- [PROVIDED MATERIAL]
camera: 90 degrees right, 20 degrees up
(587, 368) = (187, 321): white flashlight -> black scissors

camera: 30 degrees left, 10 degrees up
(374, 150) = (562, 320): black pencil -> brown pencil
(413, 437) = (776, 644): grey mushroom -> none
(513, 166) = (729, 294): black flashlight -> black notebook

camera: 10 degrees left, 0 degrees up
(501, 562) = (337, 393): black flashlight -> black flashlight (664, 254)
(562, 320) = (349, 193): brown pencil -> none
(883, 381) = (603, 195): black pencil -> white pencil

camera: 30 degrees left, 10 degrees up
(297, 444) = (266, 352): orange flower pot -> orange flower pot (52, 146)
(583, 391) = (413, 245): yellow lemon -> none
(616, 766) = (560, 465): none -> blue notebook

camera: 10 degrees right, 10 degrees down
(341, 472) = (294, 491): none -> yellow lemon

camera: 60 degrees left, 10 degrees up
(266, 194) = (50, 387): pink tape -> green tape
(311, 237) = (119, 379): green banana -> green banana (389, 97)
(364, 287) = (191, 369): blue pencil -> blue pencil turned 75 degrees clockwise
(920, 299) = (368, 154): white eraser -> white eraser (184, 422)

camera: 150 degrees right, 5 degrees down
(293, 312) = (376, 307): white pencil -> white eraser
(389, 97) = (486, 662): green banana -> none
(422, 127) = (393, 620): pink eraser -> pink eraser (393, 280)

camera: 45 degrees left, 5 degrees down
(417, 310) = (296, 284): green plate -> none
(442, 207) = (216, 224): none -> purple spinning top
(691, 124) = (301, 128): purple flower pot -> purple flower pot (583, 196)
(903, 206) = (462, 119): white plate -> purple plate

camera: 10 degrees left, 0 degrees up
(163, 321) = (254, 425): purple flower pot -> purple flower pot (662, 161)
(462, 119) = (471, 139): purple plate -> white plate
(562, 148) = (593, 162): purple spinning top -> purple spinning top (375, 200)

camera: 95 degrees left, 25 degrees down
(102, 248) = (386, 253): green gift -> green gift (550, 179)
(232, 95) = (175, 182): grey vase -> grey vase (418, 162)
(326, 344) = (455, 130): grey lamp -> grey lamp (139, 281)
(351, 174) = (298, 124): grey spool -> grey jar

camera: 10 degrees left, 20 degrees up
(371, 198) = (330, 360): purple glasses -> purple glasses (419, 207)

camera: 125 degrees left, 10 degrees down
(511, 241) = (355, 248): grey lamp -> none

- [INSTRUCTION] Find the string "lamp" in the listing and return every line that holds it.

- [RESULT]
(326, 344) = (455, 130): grey lamp -> grey lamp (139, 281)
(511, 241) = (355, 248): grey lamp -> none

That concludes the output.